### [Aim]
Return each line from the entries below that contains the string "layout".

### [Supplied material]
________________

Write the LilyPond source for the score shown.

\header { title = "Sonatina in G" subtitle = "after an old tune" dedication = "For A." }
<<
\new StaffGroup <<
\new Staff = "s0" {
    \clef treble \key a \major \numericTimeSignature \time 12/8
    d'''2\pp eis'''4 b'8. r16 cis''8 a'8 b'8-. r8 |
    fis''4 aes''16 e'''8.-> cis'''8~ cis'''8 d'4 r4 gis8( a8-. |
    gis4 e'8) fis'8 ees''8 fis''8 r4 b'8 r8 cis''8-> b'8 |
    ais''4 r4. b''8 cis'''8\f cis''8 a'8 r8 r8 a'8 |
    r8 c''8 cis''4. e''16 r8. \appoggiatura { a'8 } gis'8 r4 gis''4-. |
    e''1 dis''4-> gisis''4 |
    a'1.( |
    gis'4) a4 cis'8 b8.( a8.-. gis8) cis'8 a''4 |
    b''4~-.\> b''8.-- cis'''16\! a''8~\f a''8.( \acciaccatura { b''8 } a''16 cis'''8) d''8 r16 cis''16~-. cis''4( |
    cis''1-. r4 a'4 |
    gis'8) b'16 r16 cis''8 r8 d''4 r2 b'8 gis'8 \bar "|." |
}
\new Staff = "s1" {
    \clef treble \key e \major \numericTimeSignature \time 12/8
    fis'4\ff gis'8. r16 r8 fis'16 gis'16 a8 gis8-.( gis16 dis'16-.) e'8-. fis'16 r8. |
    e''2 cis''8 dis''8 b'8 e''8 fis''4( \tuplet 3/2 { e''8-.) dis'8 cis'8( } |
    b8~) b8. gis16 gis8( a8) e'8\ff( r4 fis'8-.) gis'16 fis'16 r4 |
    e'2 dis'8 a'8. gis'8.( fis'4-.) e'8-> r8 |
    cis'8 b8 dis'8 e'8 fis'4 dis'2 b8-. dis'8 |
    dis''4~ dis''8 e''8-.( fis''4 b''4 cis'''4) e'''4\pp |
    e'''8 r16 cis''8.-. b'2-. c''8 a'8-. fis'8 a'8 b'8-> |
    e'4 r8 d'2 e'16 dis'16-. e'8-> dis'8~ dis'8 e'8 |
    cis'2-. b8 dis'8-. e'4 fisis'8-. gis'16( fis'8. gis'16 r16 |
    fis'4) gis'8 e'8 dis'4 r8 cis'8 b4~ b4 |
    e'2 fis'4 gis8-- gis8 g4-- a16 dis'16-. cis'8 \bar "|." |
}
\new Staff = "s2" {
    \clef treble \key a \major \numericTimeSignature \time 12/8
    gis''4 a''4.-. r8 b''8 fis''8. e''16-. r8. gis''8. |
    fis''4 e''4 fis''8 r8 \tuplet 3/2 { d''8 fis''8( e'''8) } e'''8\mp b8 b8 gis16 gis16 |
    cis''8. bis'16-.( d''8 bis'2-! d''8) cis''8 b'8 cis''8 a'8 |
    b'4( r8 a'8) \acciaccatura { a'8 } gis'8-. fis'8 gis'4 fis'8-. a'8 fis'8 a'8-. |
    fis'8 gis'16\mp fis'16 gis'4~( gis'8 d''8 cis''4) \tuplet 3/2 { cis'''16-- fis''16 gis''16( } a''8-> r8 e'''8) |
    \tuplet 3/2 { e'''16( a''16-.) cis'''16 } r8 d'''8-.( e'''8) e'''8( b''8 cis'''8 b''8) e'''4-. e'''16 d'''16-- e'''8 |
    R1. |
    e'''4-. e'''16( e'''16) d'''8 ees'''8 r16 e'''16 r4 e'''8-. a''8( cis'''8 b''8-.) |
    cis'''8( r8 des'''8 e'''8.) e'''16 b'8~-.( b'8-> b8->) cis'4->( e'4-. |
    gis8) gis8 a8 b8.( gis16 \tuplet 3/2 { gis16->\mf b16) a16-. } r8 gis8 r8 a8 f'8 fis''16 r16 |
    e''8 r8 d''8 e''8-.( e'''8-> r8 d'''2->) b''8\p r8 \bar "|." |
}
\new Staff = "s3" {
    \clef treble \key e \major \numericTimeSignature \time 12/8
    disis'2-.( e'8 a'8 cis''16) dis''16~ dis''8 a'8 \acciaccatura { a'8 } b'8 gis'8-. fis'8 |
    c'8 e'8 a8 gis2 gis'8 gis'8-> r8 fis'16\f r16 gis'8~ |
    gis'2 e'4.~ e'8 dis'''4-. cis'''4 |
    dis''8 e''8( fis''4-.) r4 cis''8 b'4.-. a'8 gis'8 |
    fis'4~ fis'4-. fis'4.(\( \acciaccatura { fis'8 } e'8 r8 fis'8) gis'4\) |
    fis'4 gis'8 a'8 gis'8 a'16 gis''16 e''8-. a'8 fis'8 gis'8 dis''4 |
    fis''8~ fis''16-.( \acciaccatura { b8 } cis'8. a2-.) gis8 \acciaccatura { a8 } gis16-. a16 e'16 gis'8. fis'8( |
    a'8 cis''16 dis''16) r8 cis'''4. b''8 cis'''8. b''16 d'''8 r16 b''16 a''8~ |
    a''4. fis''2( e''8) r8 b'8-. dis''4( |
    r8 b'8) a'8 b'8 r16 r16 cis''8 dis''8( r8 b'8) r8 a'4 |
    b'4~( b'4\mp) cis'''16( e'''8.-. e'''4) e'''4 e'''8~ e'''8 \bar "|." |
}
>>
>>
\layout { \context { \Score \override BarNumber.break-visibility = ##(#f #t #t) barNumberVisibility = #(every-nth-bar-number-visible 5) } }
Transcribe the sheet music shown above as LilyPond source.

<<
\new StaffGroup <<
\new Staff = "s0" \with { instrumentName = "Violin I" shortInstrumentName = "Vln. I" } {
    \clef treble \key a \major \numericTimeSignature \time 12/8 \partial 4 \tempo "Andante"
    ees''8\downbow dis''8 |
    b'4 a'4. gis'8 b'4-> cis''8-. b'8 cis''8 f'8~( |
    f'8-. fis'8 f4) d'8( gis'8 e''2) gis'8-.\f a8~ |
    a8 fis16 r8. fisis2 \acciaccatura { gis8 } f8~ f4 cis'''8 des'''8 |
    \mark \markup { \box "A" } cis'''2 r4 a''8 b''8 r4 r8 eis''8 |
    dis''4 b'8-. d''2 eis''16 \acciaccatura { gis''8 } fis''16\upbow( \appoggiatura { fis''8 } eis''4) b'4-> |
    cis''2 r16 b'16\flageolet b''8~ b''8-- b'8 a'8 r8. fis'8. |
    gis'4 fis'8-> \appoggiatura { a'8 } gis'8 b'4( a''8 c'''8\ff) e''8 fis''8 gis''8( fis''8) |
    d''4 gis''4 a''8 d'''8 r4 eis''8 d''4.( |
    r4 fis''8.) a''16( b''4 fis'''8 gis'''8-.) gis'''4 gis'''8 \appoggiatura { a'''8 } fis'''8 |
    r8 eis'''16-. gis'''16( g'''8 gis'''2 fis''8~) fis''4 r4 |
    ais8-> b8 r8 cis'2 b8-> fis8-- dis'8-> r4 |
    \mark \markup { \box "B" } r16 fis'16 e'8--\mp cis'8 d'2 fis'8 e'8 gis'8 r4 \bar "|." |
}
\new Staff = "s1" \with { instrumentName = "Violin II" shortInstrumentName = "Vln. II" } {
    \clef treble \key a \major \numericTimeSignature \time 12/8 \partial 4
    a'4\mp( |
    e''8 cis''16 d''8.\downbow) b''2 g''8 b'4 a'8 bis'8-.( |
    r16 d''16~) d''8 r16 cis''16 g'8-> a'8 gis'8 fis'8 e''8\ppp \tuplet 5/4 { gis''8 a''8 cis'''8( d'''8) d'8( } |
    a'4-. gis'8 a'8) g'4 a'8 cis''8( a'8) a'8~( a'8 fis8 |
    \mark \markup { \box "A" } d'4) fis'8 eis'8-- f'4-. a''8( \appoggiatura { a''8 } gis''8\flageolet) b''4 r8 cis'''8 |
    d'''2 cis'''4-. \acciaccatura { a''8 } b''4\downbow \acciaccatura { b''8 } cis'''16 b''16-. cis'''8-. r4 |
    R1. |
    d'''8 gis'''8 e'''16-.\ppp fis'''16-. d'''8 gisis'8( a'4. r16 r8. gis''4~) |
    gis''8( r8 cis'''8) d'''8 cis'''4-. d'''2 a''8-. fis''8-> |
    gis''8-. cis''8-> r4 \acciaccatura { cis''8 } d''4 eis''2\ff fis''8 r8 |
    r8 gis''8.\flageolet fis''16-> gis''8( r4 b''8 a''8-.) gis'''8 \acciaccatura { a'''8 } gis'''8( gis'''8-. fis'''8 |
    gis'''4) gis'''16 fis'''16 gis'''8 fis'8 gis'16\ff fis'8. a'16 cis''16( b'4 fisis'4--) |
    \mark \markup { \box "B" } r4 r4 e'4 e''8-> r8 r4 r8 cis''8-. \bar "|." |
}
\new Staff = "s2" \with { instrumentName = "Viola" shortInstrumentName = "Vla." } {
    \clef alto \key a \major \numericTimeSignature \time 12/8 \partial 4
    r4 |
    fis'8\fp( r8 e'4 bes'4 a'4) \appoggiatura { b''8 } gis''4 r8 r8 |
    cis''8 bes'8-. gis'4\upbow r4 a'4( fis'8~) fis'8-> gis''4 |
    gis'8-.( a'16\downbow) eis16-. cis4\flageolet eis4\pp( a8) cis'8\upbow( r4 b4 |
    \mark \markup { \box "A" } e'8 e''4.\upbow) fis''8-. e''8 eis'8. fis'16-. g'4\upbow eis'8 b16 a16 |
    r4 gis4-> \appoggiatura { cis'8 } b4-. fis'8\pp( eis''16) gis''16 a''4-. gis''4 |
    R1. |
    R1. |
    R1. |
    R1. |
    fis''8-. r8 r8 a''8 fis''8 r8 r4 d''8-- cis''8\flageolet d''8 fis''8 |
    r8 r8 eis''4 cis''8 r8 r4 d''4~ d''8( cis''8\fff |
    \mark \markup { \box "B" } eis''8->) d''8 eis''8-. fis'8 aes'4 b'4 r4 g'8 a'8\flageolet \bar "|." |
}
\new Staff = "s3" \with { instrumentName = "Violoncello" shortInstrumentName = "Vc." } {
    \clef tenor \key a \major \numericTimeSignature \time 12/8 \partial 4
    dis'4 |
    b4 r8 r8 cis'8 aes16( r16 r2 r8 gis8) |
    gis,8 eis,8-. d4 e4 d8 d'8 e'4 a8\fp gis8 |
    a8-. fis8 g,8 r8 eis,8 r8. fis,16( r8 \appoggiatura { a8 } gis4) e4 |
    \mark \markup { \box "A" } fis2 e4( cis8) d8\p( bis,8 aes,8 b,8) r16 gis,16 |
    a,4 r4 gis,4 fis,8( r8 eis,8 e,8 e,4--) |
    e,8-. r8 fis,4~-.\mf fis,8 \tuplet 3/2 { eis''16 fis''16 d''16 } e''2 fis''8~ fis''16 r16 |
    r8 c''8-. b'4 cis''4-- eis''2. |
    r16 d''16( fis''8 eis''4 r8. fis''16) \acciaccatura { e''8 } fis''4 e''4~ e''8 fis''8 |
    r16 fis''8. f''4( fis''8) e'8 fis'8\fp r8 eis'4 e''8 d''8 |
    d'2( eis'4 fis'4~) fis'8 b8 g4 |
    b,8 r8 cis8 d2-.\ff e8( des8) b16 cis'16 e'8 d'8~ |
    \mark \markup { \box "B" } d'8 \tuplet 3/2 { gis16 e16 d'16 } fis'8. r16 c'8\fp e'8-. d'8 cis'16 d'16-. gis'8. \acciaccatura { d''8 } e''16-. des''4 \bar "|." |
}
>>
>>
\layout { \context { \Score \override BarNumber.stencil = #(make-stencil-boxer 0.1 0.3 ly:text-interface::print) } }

________________

### [Expected output]
\layout { \context { \Score \override BarNumber.break-visibility = ##(#f #t #t) barNumberVisibility = #(every-nth-bar-number-visible 5) } }
\layout { \context { \Score \override BarNumber.stencil = #(make-stencil-boxer 0.1 0.3 ly:text-interface::print) } }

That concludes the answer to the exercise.